__Problem__:
Below is a listing; retype exactly the line with "(204, 253) = (717, 428): pink" and every line after it through the end, and only those, leaving out the pictures.

__Available data__:
○ ○ ○ ○ ○

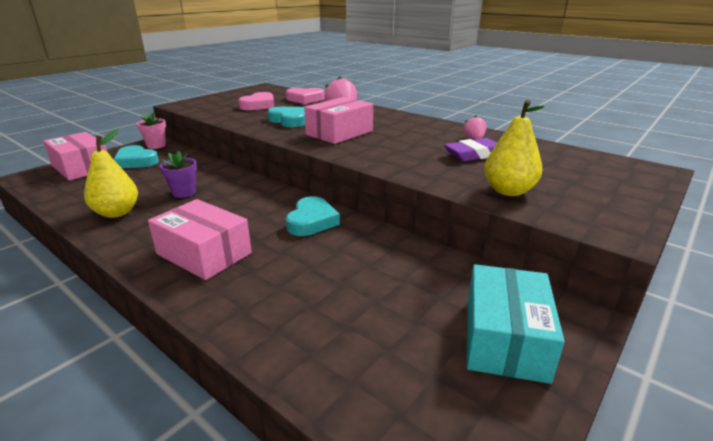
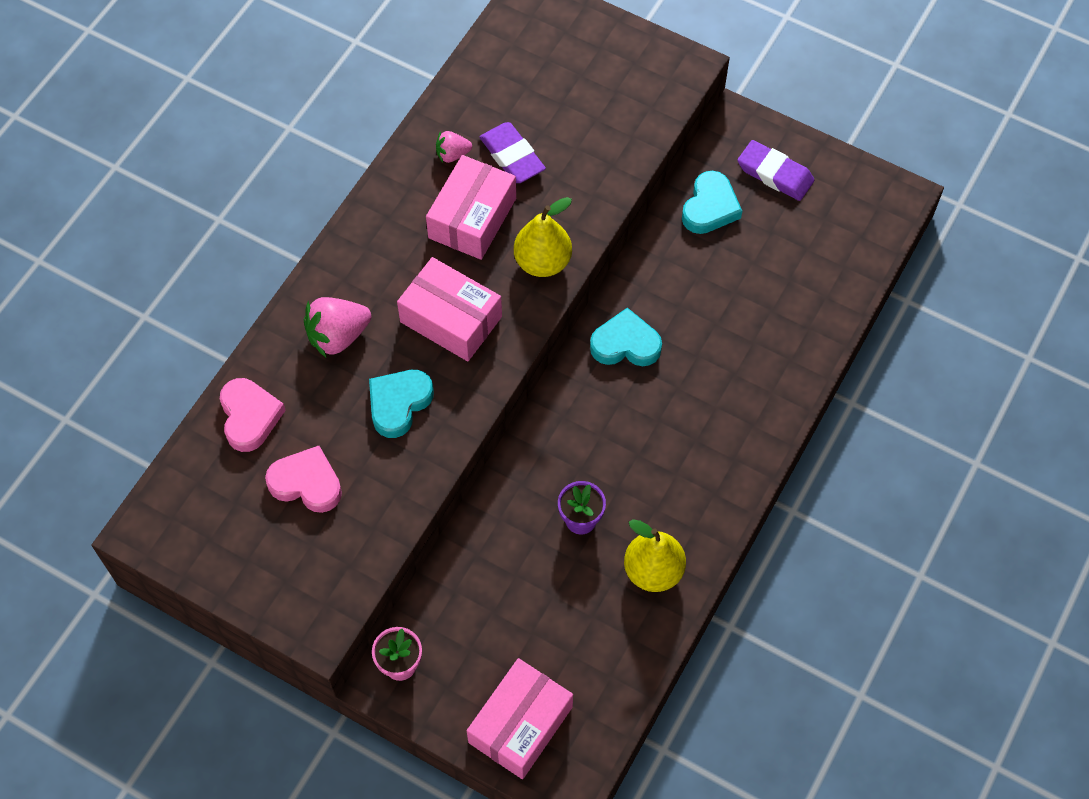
camera: 100 degrees left, 35 degrees up
(136, 161) = (480, 654): turquoise heart -> turquoise heart (710, 207)
(204, 253) = (717, 428): pink box -> pink box (472, 218)
(505, 338) = (775, 174): turquoise box -> purple eraser
(508, 191) = (617, 133): yellow pear -> yellow pear (542, 262)

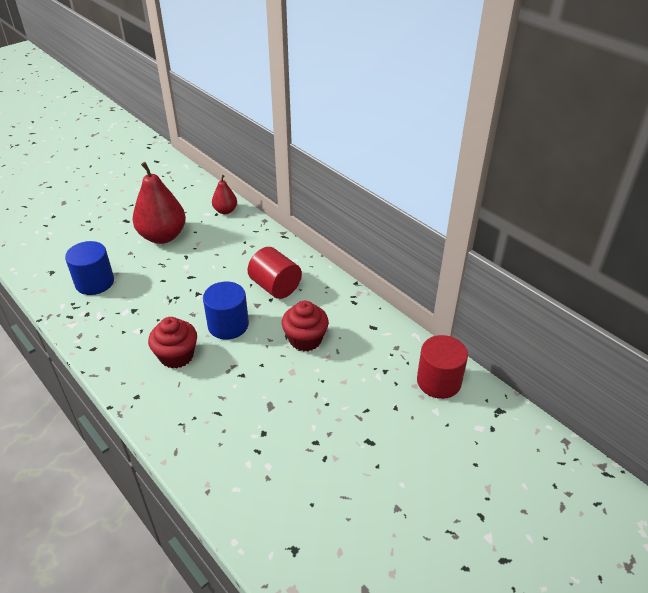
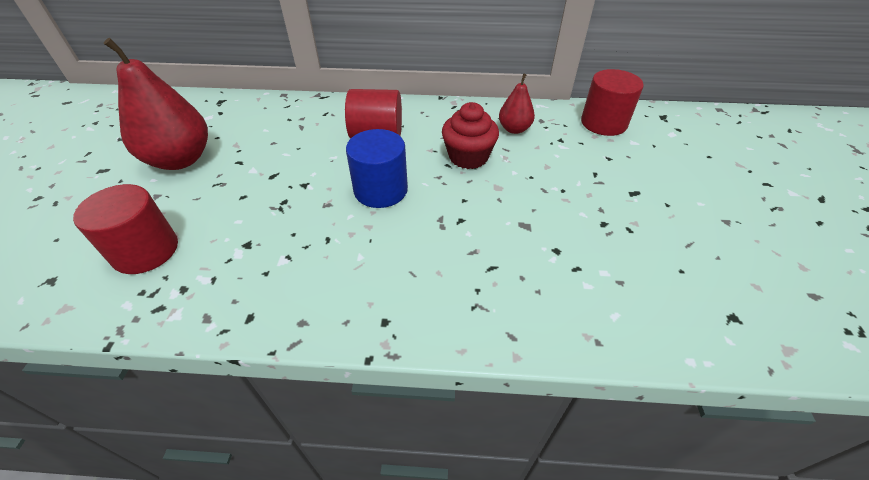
camera: 45 degrees left, 5 degrees up
(95, 282) = (145, 250): blue cylinder -> red cylinder
(176, 356) = (369, 250): red cupcake -> none
(225, 211) = (227, 105): red pear -> red pear (514, 129)

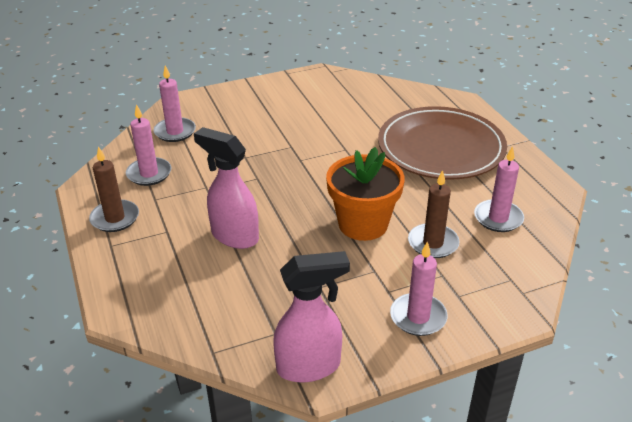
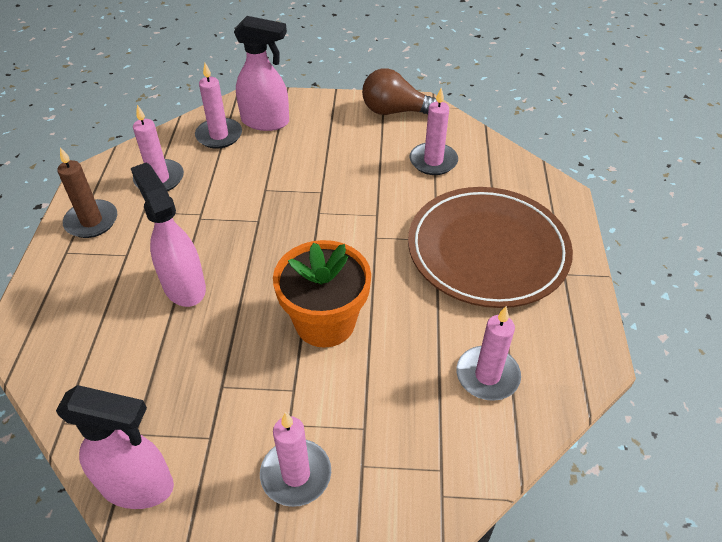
camera: 25 degrees right, 10 degrees up
(207, 113) = (266, 122): none -> pink spray bottle
(305, 81) = (395, 111): none -> brown light bulb
(359, 105) = (433, 161): none -> pink candle
(433, 243) = (384, 380): brown candle -> none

○ ○ ○ ○ ○

__Exercise solution__:
(204, 253) = (717, 428): pink box -> pink box (472, 218)
(505, 338) = (775, 174): turquoise box -> purple eraser
(508, 191) = (617, 133): yellow pear -> yellow pear (542, 262)

camera: 45 degrees left, 5 degrees up
(95, 282) = (145, 250): blue cylinder -> red cylinder
(176, 356) = (369, 250): red cupcake -> none
(225, 211) = (227, 105): red pear -> red pear (514, 129)

camera: 25 degrees right, 10 degrees up
(207, 113) = (266, 122): none -> pink spray bottle
(305, 81) = (395, 111): none -> brown light bulb
(359, 105) = (433, 161): none -> pink candle
(433, 243) = (384, 380): brown candle -> none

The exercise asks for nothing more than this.